Segment Start: Records to use

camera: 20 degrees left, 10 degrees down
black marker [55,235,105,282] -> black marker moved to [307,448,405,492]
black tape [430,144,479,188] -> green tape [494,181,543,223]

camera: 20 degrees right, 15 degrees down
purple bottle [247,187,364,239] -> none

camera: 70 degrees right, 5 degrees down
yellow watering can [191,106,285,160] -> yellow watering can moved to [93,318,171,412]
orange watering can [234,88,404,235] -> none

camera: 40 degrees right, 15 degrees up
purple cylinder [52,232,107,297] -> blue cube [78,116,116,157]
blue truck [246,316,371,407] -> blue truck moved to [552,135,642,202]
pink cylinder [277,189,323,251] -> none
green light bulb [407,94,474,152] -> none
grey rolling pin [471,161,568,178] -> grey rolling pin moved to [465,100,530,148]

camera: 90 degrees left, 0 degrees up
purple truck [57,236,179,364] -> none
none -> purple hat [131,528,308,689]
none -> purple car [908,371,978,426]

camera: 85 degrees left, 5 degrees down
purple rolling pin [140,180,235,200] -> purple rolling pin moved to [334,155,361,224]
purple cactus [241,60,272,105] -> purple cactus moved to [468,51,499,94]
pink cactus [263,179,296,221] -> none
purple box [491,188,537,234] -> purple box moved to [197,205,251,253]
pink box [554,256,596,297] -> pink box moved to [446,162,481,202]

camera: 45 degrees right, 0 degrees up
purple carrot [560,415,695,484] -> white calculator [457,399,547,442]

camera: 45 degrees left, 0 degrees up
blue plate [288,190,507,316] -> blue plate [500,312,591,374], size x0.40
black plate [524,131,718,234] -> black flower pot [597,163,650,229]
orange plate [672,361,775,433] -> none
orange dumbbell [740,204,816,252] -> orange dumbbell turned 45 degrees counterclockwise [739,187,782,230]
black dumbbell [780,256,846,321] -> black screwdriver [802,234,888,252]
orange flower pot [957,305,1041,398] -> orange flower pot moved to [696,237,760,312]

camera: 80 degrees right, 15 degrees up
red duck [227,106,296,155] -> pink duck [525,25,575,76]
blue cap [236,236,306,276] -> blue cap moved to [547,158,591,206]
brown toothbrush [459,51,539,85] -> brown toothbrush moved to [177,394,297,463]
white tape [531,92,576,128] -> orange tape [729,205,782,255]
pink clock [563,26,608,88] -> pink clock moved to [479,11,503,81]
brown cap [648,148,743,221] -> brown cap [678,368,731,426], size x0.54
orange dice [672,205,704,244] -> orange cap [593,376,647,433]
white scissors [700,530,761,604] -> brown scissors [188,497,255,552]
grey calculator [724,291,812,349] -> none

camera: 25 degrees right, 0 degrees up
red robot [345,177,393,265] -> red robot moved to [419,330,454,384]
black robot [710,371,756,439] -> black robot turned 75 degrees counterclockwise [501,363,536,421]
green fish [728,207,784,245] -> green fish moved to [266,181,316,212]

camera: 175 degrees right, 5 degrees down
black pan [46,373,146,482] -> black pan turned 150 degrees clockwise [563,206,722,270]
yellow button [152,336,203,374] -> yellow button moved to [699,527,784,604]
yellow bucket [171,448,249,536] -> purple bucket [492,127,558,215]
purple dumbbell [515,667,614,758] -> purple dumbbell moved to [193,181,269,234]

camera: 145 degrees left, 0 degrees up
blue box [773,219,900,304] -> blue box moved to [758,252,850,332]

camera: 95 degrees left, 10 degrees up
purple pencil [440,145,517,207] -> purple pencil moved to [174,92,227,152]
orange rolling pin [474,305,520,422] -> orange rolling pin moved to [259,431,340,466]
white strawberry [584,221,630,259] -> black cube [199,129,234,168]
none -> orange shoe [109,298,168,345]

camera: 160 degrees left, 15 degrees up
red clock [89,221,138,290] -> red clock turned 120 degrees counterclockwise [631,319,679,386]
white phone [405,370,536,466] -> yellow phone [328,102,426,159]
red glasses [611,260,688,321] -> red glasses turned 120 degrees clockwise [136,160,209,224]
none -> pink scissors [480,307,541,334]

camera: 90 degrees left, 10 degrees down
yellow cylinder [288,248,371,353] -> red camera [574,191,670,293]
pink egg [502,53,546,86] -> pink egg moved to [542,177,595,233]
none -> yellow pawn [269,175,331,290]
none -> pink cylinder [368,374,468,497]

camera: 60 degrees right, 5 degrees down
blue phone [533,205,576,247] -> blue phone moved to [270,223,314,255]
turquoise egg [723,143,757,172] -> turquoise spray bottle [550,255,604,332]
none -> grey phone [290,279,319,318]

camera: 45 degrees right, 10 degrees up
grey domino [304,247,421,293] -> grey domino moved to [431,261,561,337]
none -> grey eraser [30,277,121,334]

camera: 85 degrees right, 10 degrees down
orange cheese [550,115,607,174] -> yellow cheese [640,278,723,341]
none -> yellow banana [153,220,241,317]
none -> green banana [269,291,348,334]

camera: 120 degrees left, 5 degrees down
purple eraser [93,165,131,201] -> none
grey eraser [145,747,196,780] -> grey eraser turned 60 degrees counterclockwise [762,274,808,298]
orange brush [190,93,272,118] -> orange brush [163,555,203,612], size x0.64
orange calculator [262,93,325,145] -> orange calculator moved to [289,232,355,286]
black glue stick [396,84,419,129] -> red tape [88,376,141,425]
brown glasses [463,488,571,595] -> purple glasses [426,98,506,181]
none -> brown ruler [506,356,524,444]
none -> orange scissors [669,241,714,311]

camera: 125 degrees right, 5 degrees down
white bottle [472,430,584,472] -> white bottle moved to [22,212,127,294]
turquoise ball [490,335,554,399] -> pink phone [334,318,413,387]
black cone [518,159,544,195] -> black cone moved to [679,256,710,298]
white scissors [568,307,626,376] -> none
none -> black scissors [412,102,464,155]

Segment End: Records to use

**What the exercise asks:**
Retype every entry exactly.

**Worked solution:**
camera: 20 degrees left, 10 degrees down
black marker [55,235,105,282] -> black marker moved to [307,448,405,492]
black tape [430,144,479,188] -> green tape [494,181,543,223]

camera: 20 degrees right, 15 degrees down
purple bottle [247,187,364,239] -> none

camera: 70 degrees right, 5 degrees down
yellow watering can [191,106,285,160] -> yellow watering can moved to [93,318,171,412]
orange watering can [234,88,404,235] -> none

camera: 40 degrees right, 15 degrees up
purple cylinder [52,232,107,297] -> blue cube [78,116,116,157]
blue truck [246,316,371,407] -> blue truck moved to [552,135,642,202]
pink cylinder [277,189,323,251] -> none
green light bulb [407,94,474,152] -> none
grey rolling pin [471,161,568,178] -> grey rolling pin moved to [465,100,530,148]

camera: 90 degrees left, 0 degrees up
purple truck [57,236,179,364] -> none
none -> purple hat [131,528,308,689]
none -> purple car [908,371,978,426]

camera: 85 degrees left, 5 degrees down
purple rolling pin [140,180,235,200] -> purple rolling pin moved to [334,155,361,224]
purple cactus [241,60,272,105] -> purple cactus moved to [468,51,499,94]
pink cactus [263,179,296,221] -> none
purple box [491,188,537,234] -> purple box moved to [197,205,251,253]
pink box [554,256,596,297] -> pink box moved to [446,162,481,202]

camera: 45 degrees right, 0 degrees up
purple carrot [560,415,695,484] -> white calculator [457,399,547,442]

camera: 45 degrees left, 0 degrees up
blue plate [288,190,507,316] -> blue plate [500,312,591,374], size x0.40
black plate [524,131,718,234] -> black flower pot [597,163,650,229]
orange plate [672,361,775,433] -> none
orange dumbbell [740,204,816,252] -> orange dumbbell turned 45 degrees counterclockwise [739,187,782,230]
black dumbbell [780,256,846,321] -> black screwdriver [802,234,888,252]
orange flower pot [957,305,1041,398] -> orange flower pot moved to [696,237,760,312]

camera: 80 degrees right, 15 degrees up
red duck [227,106,296,155] -> pink duck [525,25,575,76]
blue cap [236,236,306,276] -> blue cap moved to [547,158,591,206]
brown toothbrush [459,51,539,85] -> brown toothbrush moved to [177,394,297,463]
white tape [531,92,576,128] -> orange tape [729,205,782,255]
pink clock [563,26,608,88] -> pink clock moved to [479,11,503,81]
brown cap [648,148,743,221] -> brown cap [678,368,731,426], size x0.54
orange dice [672,205,704,244] -> orange cap [593,376,647,433]
white scissors [700,530,761,604] -> brown scissors [188,497,255,552]
grey calculator [724,291,812,349] -> none

camera: 25 degrees right, 0 degrees up
red robot [345,177,393,265] -> red robot moved to [419,330,454,384]
black robot [710,371,756,439] -> black robot turned 75 degrees counterclockwise [501,363,536,421]
green fish [728,207,784,245] -> green fish moved to [266,181,316,212]

camera: 175 degrees right, 5 degrees down
black pan [46,373,146,482] -> black pan turned 150 degrees clockwise [563,206,722,270]
yellow button [152,336,203,374] -> yellow button moved to [699,527,784,604]
yellow bucket [171,448,249,536] -> purple bucket [492,127,558,215]
purple dumbbell [515,667,614,758] -> purple dumbbell moved to [193,181,269,234]

camera: 145 degrees left, 0 degrees up
blue box [773,219,900,304] -> blue box moved to [758,252,850,332]

camera: 95 degrees left, 10 degrees up
purple pencil [440,145,517,207] -> purple pencil moved to [174,92,227,152]
orange rolling pin [474,305,520,422] -> orange rolling pin moved to [259,431,340,466]
white strawberry [584,221,630,259] -> black cube [199,129,234,168]
none -> orange shoe [109,298,168,345]

camera: 160 degrees left, 15 degrees up
red clock [89,221,138,290] -> red clock turned 120 degrees counterclockwise [631,319,679,386]
white phone [405,370,536,466] -> yellow phone [328,102,426,159]
red glasses [611,260,688,321] -> red glasses turned 120 degrees clockwise [136,160,209,224]
none -> pink scissors [480,307,541,334]

camera: 90 degrees left, 10 degrees down
yellow cylinder [288,248,371,353] -> red camera [574,191,670,293]
pink egg [502,53,546,86] -> pink egg moved to [542,177,595,233]
none -> yellow pawn [269,175,331,290]
none -> pink cylinder [368,374,468,497]

camera: 60 degrees right, 5 degrees down
blue phone [533,205,576,247] -> blue phone moved to [270,223,314,255]
turquoise egg [723,143,757,172] -> turquoise spray bottle [550,255,604,332]
none -> grey phone [290,279,319,318]

camera: 45 degrees right, 10 degrees up
grey domino [304,247,421,293] -> grey domino moved to [431,261,561,337]
none -> grey eraser [30,277,121,334]

camera: 85 degrees right, 10 degrees down
orange cheese [550,115,607,174] -> yellow cheese [640,278,723,341]
none -> yellow banana [153,220,241,317]
none -> green banana [269,291,348,334]

camera: 120 degrees left, 5 degrees down
purple eraser [93,165,131,201] -> none
grey eraser [145,747,196,780] -> grey eraser turned 60 degrees counterclockwise [762,274,808,298]
orange brush [190,93,272,118] -> orange brush [163,555,203,612], size x0.64
orange calculator [262,93,325,145] -> orange calculator moved to [289,232,355,286]
black glue stick [396,84,419,129] -> red tape [88,376,141,425]
brown glasses [463,488,571,595] -> purple glasses [426,98,506,181]
none -> brown ruler [506,356,524,444]
none -> orange scissors [669,241,714,311]

camera: 125 degrees right, 5 degrees down
white bottle [472,430,584,472] -> white bottle moved to [22,212,127,294]
turquoise ball [490,335,554,399] -> pink phone [334,318,413,387]
black cone [518,159,544,195] -> black cone moved to [679,256,710,298]
white scissors [568,307,626,376] -> none
none -> black scissors [412,102,464,155]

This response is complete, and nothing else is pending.